[[ DATA FOR THIS EXERCISE open ]]

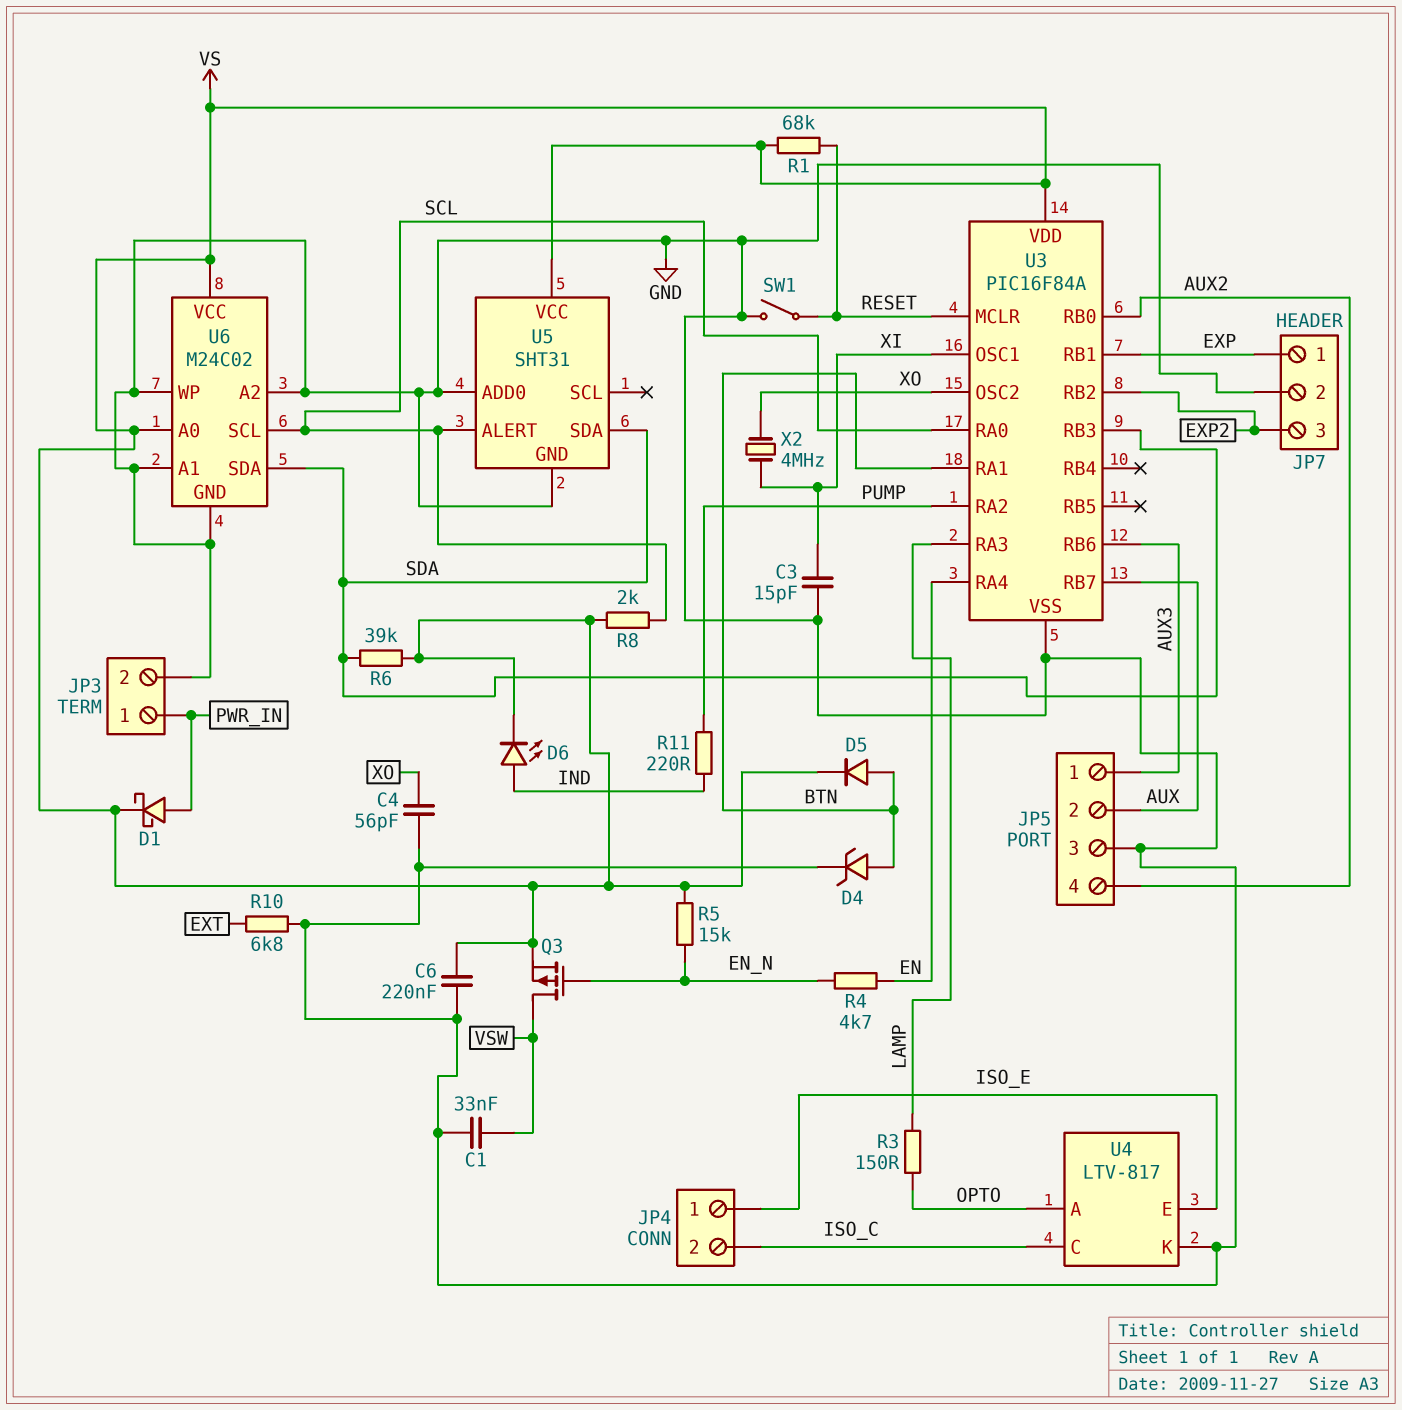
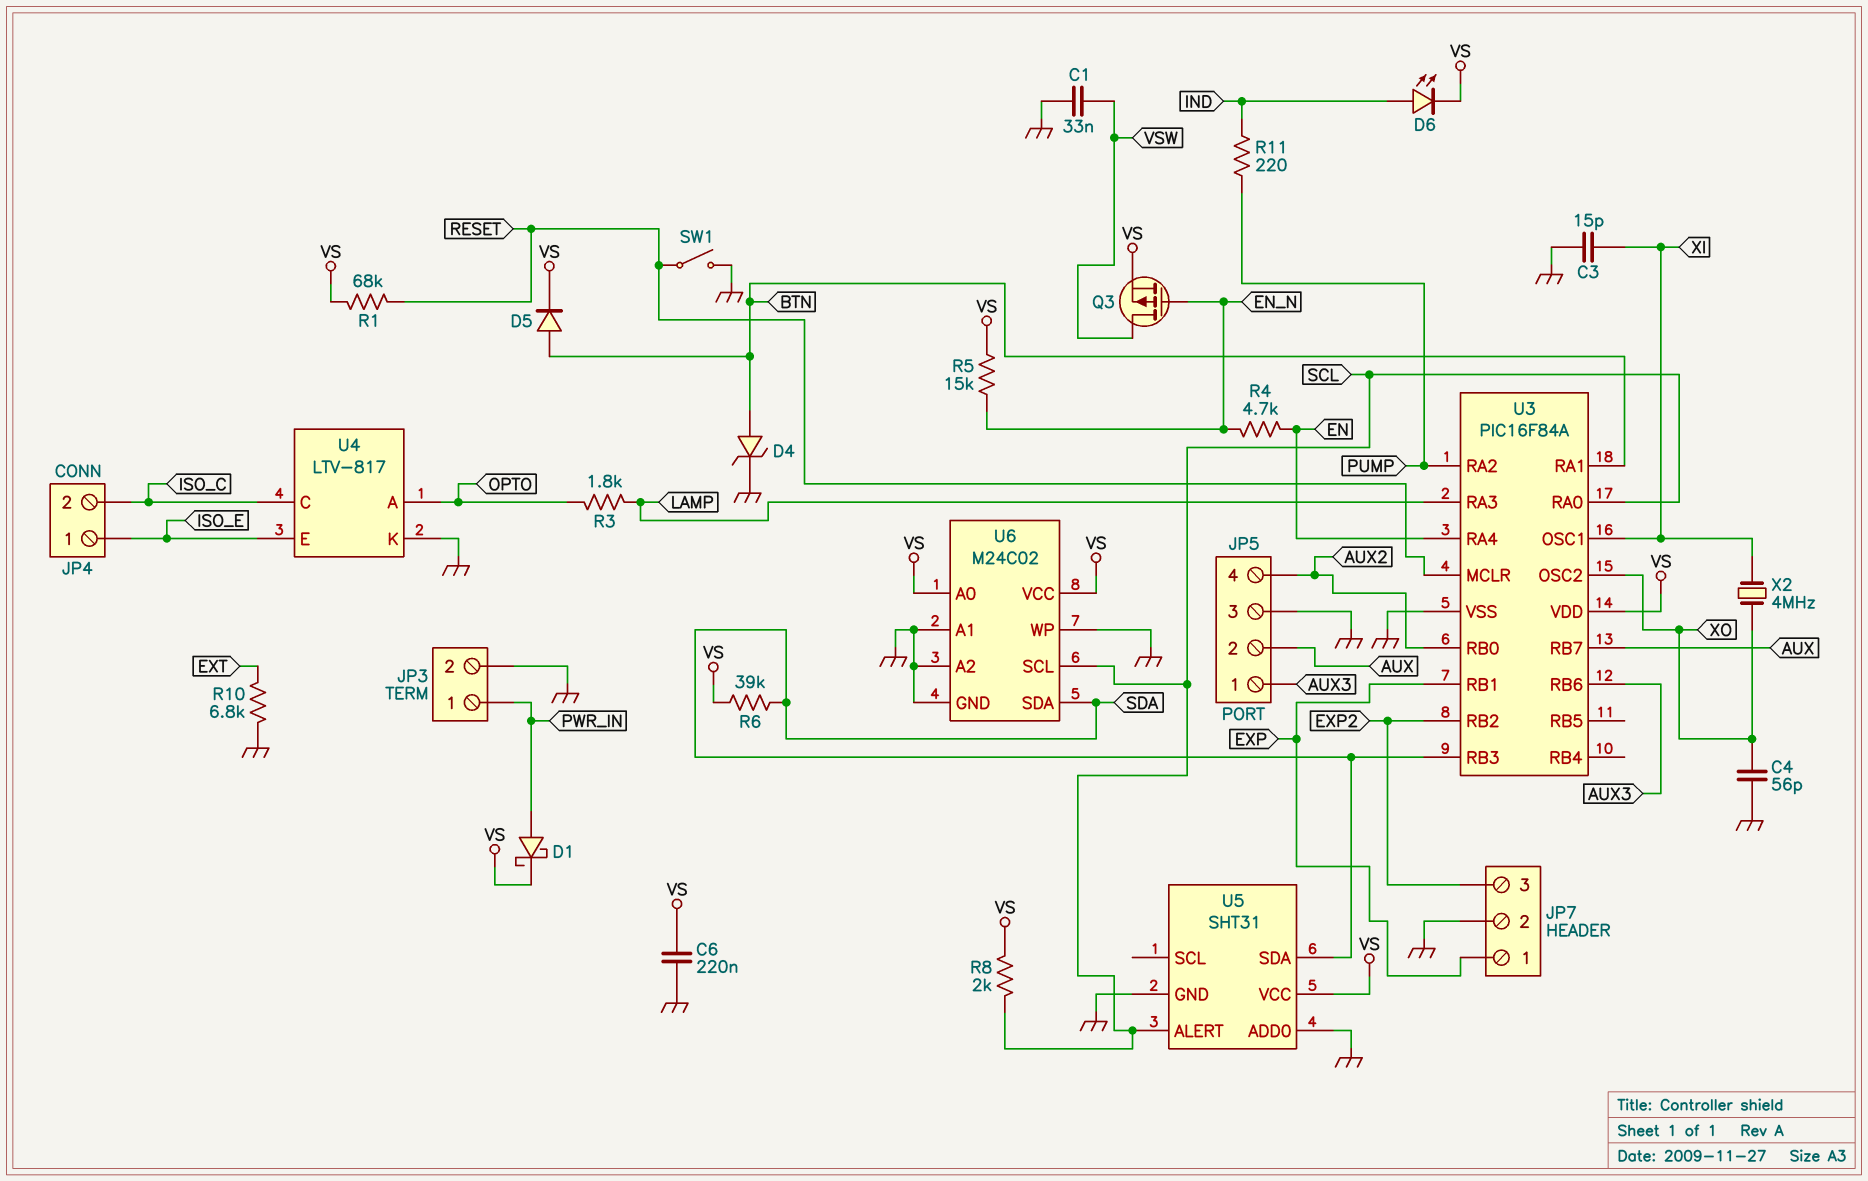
R3: 150 (LAMP, OPTO) -> 1.8k (LAMP, OPTO)

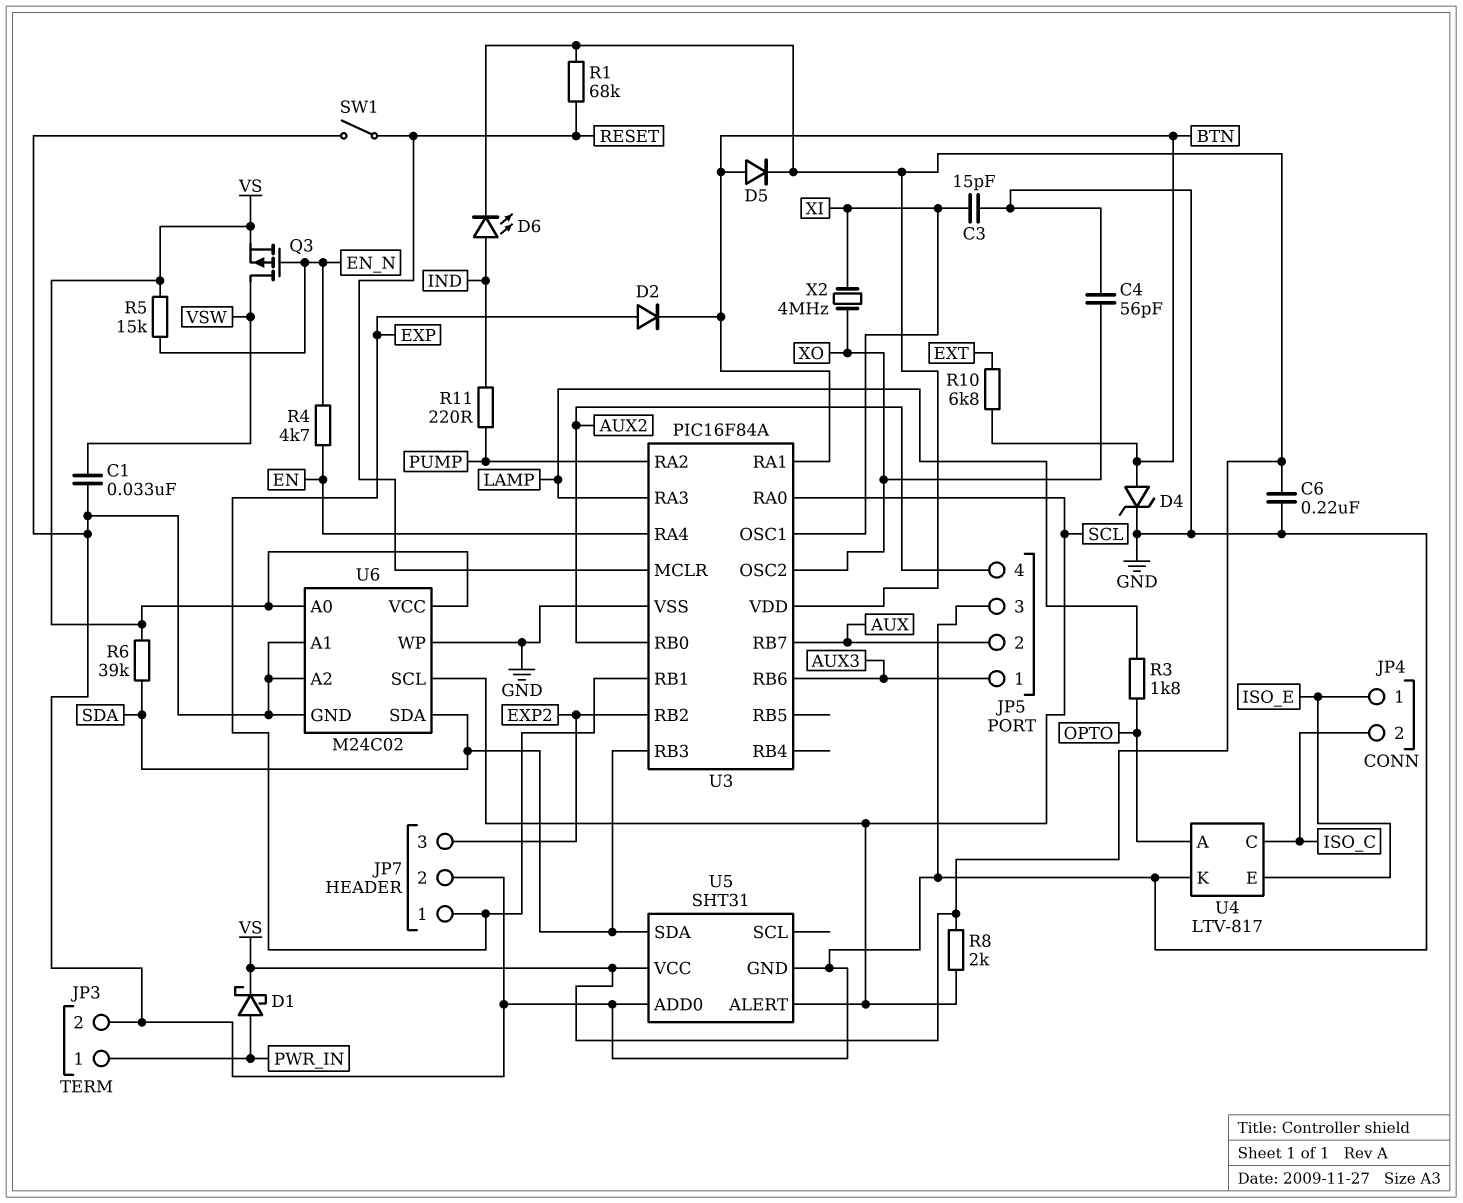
D2: none -> diode (A EXP, K BTN)
R10: 6.8k (EXT, GND) -> 6.8k (BTN, EXT)

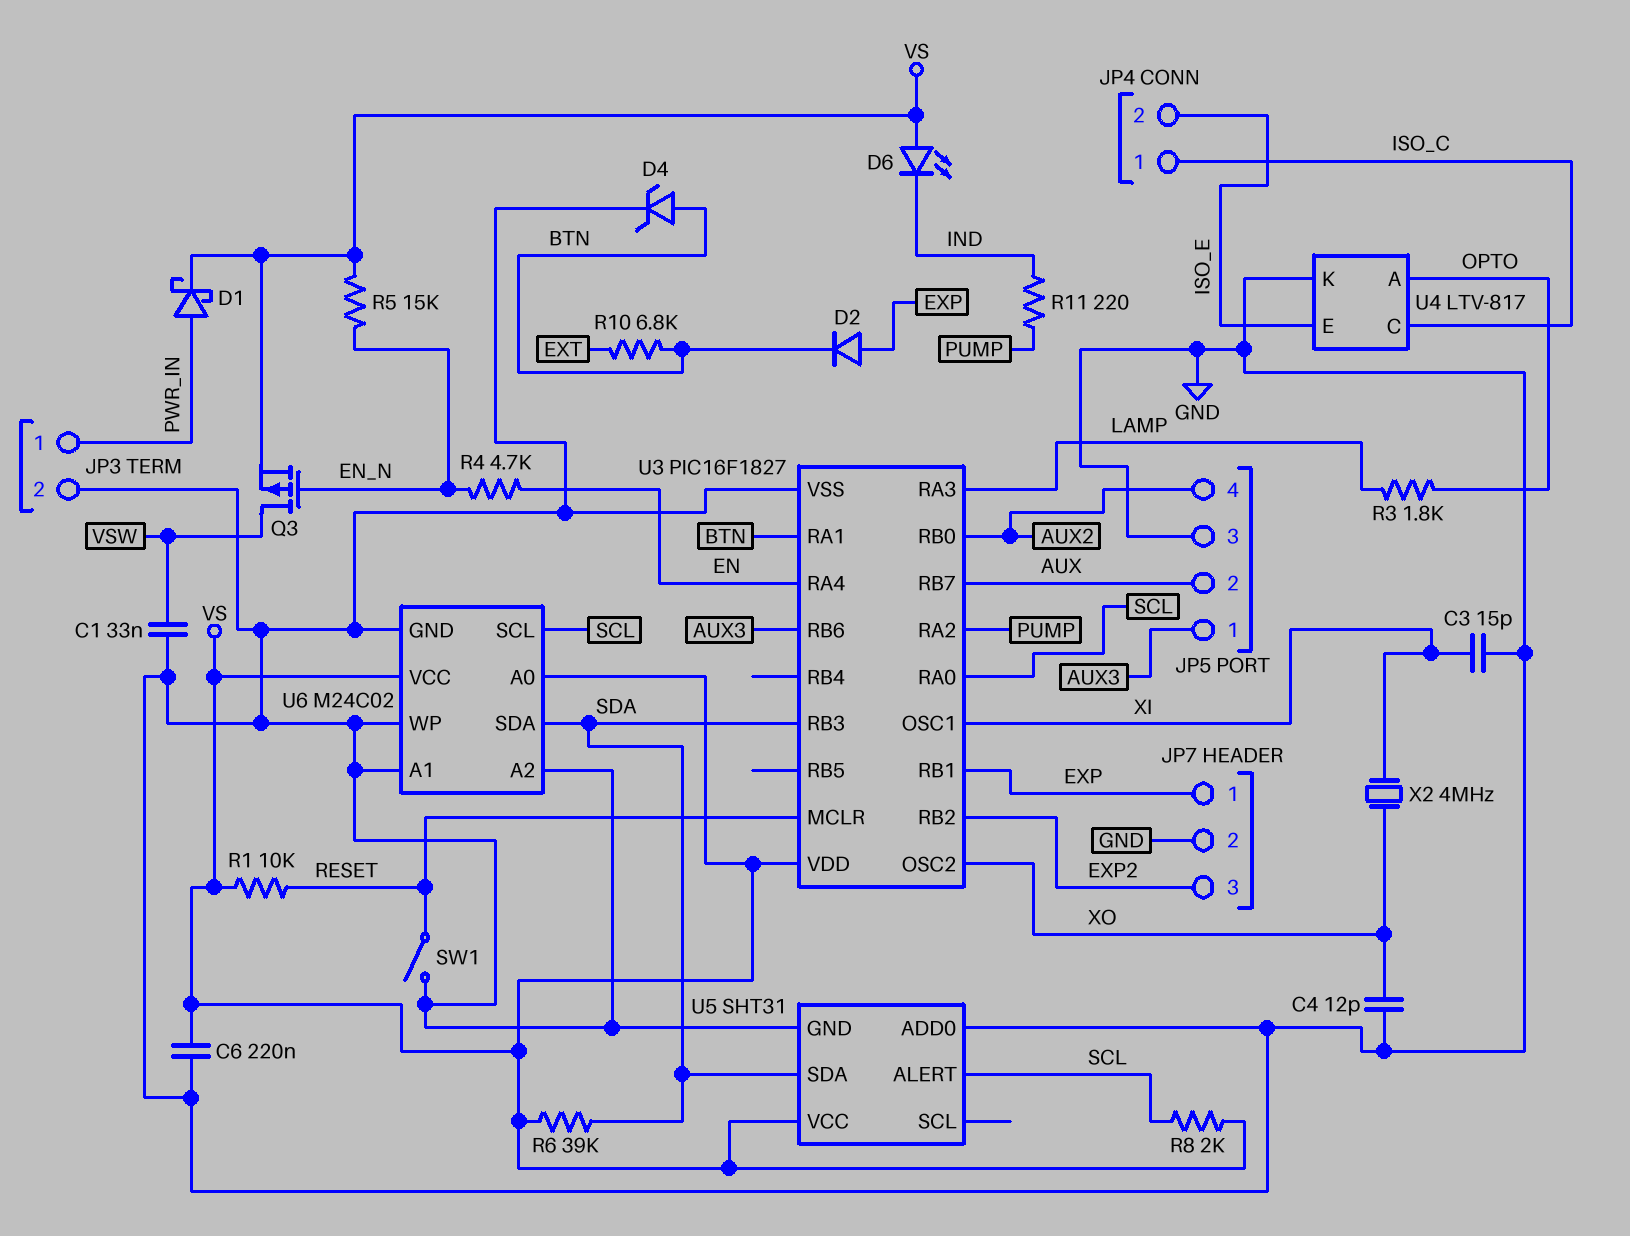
C4: 56pF (GND, XO) -> 12pF (GND, XO)
D5: diode (A BTN, K VS) -> none
D6: LED (A IND, K VS) -> LED (A VS, K IND)
JP4 pin 1: ISO_E -> ISO_C
JP4 pin 2: ISO_C -> ISO_E
R1: 68k (RESET, VS) -> 10k (RESET, VS)
U3: PIC16F84A -> PIC16F1827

[[ DATA FOR THIS EXERCISE closed ]]

### [THE TASK]
Throughout the data, tally the lines that hold the string "none" and report the tally alone.

### [ANSWER TO THIS EXERCISE]
2